__ASSIGNED TASK__. If a line below includes the string "brown", copy it.

__EXCERPTED RECORDS__.

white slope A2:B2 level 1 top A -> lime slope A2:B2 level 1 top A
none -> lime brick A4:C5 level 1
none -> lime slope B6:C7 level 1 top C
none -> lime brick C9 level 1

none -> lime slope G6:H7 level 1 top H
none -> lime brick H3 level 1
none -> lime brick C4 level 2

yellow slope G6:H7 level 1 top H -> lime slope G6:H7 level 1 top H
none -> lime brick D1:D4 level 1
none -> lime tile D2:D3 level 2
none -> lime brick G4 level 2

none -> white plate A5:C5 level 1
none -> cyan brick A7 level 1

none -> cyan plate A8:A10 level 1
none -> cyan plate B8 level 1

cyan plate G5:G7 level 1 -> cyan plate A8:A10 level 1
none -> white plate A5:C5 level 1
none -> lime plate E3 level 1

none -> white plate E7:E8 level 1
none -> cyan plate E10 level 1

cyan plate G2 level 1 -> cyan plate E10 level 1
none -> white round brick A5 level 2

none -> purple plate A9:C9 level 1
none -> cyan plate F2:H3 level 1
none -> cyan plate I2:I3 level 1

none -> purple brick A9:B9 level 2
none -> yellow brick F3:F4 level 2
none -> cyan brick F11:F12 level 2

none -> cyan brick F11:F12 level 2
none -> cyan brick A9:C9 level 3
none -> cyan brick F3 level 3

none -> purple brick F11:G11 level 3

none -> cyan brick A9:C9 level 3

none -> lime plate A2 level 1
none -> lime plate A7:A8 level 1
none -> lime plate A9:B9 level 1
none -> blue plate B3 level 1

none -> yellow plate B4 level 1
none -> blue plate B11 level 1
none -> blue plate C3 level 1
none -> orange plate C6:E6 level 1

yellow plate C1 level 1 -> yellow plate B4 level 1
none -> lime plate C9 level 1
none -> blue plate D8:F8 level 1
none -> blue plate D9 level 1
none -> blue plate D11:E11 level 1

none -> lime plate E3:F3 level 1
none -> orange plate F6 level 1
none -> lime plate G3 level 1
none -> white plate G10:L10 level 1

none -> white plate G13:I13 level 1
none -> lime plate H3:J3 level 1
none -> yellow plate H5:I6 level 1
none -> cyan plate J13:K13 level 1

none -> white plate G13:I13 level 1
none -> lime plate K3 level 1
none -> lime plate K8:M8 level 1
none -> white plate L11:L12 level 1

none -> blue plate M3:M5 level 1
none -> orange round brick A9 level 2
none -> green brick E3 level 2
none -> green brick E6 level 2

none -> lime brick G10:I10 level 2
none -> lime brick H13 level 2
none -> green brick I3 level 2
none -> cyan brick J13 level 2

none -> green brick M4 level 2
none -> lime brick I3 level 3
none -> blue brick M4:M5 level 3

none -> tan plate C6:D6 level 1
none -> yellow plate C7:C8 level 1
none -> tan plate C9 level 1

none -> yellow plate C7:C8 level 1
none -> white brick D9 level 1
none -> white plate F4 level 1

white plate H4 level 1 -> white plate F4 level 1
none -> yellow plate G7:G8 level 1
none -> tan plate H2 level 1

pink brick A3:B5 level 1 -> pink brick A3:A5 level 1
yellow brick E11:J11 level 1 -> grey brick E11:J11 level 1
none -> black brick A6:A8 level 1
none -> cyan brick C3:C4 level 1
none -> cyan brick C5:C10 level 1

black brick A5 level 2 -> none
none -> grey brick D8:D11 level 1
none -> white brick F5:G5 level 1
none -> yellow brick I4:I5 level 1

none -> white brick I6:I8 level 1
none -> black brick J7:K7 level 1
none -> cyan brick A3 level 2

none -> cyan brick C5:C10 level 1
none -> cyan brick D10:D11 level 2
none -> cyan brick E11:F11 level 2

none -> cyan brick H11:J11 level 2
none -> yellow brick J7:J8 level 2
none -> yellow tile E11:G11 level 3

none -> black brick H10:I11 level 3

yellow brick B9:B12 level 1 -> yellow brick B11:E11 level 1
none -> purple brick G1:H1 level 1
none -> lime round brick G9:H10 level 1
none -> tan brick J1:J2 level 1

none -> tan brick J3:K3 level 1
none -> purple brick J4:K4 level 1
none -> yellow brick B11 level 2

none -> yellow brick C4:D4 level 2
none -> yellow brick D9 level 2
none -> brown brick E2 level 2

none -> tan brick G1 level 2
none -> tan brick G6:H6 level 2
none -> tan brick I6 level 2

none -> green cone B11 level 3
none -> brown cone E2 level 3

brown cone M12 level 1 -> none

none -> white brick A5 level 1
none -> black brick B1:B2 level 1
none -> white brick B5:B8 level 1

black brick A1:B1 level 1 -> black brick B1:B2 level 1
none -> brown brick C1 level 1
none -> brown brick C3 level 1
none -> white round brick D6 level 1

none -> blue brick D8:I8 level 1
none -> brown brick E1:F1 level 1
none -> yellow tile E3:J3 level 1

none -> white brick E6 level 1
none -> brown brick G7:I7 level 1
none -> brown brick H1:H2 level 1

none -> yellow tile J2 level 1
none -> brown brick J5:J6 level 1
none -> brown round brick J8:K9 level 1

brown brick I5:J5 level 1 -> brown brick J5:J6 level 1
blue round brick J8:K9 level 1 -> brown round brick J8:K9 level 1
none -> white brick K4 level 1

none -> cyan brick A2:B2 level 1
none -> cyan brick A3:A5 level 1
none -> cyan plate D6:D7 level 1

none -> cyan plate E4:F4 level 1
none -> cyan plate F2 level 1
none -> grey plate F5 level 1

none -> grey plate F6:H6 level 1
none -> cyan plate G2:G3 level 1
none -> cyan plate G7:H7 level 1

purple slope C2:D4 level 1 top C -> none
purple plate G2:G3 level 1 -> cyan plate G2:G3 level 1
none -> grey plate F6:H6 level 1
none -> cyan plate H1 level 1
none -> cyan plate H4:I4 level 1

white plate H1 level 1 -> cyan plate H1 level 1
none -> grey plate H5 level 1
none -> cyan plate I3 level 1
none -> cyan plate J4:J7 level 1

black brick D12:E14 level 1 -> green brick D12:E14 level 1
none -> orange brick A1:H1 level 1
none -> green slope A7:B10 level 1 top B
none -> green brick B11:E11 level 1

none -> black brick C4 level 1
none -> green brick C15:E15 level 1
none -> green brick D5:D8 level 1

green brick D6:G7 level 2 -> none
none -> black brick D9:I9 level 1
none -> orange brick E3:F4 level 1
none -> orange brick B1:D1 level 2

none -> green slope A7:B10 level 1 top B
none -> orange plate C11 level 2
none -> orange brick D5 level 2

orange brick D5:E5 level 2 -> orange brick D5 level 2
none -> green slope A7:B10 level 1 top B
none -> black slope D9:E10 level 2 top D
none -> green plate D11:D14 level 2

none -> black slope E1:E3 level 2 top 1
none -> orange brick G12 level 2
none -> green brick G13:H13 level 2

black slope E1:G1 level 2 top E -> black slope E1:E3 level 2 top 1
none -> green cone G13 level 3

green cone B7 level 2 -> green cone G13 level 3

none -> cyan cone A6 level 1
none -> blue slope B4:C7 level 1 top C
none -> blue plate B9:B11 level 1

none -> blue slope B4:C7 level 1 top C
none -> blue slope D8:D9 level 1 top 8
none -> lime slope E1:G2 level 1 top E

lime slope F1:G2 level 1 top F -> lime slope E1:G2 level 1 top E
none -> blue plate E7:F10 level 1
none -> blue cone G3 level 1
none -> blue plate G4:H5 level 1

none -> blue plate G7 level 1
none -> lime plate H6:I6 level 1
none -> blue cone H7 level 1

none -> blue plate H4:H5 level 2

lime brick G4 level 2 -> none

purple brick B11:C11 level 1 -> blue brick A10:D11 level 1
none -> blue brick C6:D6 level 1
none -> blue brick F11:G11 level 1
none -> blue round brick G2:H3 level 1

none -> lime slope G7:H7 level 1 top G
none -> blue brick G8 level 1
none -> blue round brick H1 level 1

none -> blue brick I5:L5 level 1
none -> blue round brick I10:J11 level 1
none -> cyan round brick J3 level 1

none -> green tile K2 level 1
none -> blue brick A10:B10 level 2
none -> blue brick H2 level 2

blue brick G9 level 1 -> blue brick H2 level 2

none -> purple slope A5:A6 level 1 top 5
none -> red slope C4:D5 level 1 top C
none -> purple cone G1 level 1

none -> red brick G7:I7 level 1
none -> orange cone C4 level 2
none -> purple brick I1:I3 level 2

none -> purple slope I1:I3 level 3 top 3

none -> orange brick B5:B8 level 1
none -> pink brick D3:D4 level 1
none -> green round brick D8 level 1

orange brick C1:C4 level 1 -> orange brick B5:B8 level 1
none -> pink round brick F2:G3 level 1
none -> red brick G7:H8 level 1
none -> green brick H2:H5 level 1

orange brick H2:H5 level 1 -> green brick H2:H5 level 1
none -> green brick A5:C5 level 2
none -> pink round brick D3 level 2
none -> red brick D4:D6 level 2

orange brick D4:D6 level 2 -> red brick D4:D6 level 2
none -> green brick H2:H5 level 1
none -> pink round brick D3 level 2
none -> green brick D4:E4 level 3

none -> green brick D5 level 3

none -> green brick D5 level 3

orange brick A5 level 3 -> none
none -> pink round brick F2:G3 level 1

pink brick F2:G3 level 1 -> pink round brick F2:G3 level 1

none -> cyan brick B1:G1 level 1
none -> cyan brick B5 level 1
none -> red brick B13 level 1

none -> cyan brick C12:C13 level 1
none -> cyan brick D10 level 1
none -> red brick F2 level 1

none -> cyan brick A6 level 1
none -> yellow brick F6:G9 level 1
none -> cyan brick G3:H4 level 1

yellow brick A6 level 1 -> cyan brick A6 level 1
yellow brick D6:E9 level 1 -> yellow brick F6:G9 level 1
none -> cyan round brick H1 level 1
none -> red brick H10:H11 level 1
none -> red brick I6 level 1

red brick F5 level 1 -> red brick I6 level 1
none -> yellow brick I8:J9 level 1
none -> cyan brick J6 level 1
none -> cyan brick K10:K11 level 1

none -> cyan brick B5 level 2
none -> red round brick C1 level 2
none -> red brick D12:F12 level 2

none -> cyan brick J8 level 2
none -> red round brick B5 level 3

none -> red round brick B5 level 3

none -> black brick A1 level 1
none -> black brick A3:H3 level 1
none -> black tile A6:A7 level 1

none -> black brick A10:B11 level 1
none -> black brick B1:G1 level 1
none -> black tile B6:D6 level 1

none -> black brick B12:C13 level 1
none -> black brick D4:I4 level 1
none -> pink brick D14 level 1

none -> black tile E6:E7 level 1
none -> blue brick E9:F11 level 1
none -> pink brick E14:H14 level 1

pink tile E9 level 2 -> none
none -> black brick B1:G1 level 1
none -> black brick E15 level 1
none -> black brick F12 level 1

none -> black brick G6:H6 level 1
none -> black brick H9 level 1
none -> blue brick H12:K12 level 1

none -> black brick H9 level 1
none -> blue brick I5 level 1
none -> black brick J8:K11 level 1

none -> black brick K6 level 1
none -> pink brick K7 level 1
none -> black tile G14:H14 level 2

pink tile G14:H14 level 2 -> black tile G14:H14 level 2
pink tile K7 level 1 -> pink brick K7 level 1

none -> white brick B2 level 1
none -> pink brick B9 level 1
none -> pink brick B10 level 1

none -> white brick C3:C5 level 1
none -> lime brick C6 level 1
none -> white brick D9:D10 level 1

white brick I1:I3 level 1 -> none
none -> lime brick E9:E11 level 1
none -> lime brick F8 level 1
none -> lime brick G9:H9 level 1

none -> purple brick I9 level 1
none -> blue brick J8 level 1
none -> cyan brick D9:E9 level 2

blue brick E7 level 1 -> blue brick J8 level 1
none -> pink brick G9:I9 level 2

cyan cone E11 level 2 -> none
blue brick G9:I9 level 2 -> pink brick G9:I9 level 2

__TASK SOLUTION__.
none -> brown brick E2 level 2
none -> brown cone E2 level 3
brown cone M12 level 1 -> none
none -> brown brick C1 level 1
none -> brown brick C3 level 1
none -> brown brick E1:F1 level 1
none -> brown brick G7:I7 level 1
none -> brown brick H1:H2 level 1
none -> brown brick J5:J6 level 1
none -> brown round brick J8:K9 level 1
brown brick I5:J5 level 1 -> brown brick J5:J6 level 1
blue round brick J8:K9 level 1 -> brown round brick J8:K9 level 1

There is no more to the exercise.